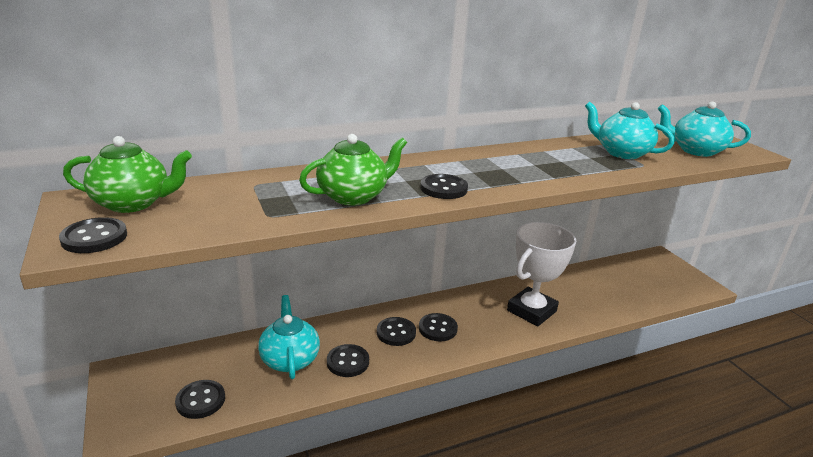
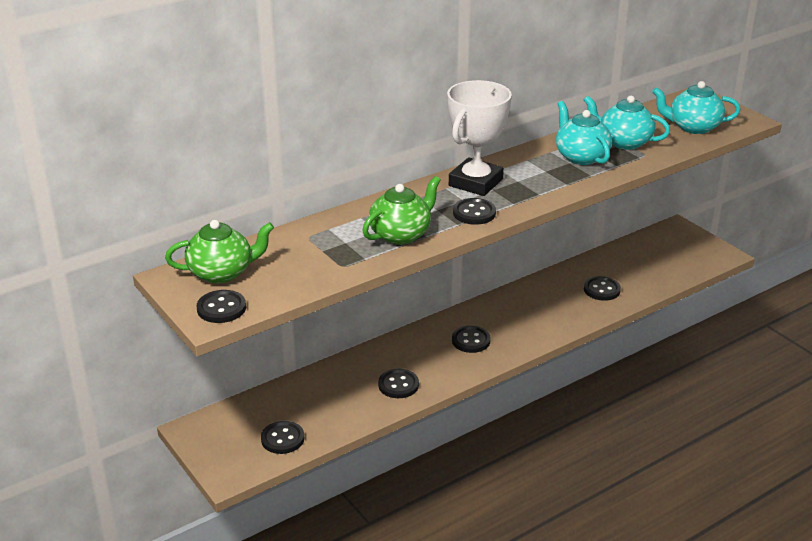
camera: 10 degrees left, 5 degrees up
(290, 359) = (343, 392): turquoise teapot -> turquoise teapot (581, 157)
(396, 333) = (432, 351): black button -> black button (602, 290)
(531, 311) = (556, 308): white trophy -> white trophy (475, 182)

--------------------------------------------------

**Exercise goal**
Return all material verbatim, pictures omitted.

**Reply to the exercise**
camera: 10 degrees left, 5 degrees up
(290, 359) = (343, 392): turquoise teapot -> turquoise teapot (581, 157)
(396, 333) = (432, 351): black button -> black button (602, 290)
(531, 311) = (556, 308): white trophy -> white trophy (475, 182)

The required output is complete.